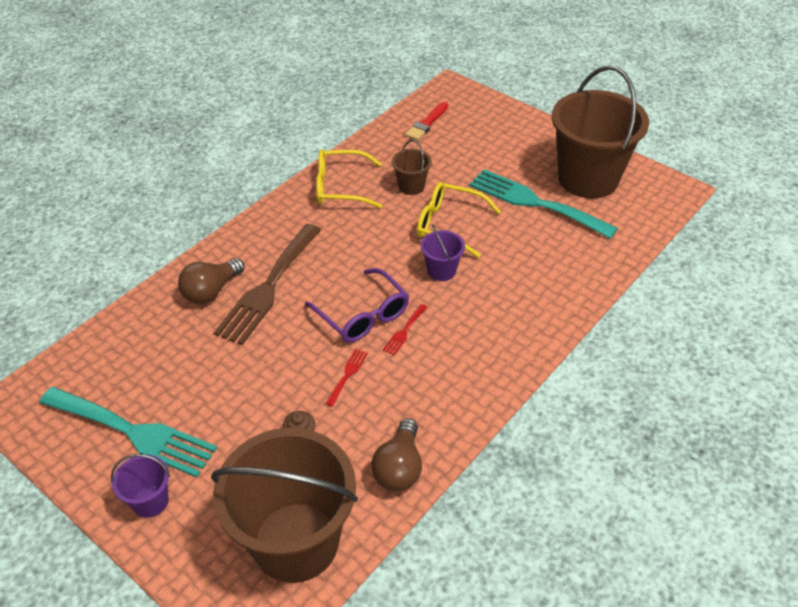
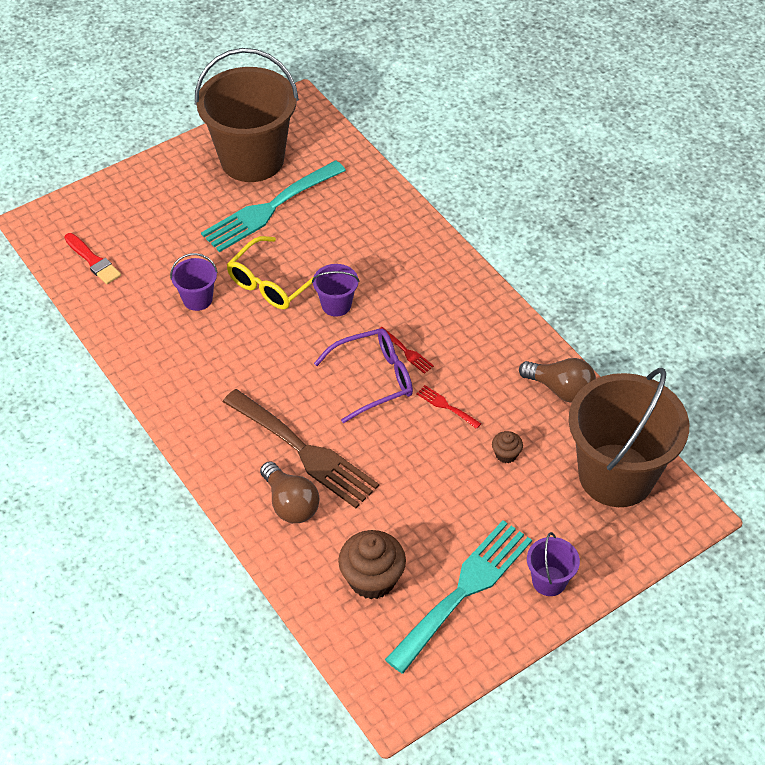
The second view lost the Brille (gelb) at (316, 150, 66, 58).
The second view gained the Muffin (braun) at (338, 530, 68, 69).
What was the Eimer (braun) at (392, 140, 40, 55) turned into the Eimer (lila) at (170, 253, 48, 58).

++++++++

TASK TO CARRY OUT:
Please say only the number of lines in the data that hold "second".

SOLUTION:
2